*** Opening of DATASET ENTRIES ***

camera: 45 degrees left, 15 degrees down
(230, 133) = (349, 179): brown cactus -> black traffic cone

*** Close of DATASET ENTRIES ***
*** Opening of DATASET ENTRIES ***

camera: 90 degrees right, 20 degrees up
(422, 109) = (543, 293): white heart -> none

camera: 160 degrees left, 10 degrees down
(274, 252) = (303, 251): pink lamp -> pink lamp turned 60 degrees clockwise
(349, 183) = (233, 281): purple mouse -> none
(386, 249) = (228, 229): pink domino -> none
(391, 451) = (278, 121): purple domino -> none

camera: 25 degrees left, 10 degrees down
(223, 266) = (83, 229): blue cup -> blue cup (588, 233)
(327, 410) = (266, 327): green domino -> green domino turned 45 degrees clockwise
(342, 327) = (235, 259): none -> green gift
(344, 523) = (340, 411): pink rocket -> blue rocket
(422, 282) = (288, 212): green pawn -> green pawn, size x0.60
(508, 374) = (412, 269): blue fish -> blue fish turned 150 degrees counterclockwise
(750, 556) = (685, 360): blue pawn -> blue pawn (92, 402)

*** Close of DATASET ENTRIES ***
*** Opening of DATASET ENTRIES ***

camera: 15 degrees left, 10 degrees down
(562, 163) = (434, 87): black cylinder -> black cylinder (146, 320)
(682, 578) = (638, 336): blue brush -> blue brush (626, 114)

*** Close of DATASET ENTRIES ***

TASK INSTRUCTIONS: Reproduce only the lines above, starting at the line with "(386, 249) = (228, 229): pink domino -> none" and ending at the line with "(342, 327) = (235, 259): none -> green gift", exactly as written.

WRITTEN ANSWER:
(386, 249) = (228, 229): pink domino -> none
(391, 451) = (278, 121): purple domino -> none

camera: 25 degrees left, 10 degrees down
(223, 266) = (83, 229): blue cup -> blue cup (588, 233)
(327, 410) = (266, 327): green domino -> green domino turned 45 degrees clockwise
(342, 327) = (235, 259): none -> green gift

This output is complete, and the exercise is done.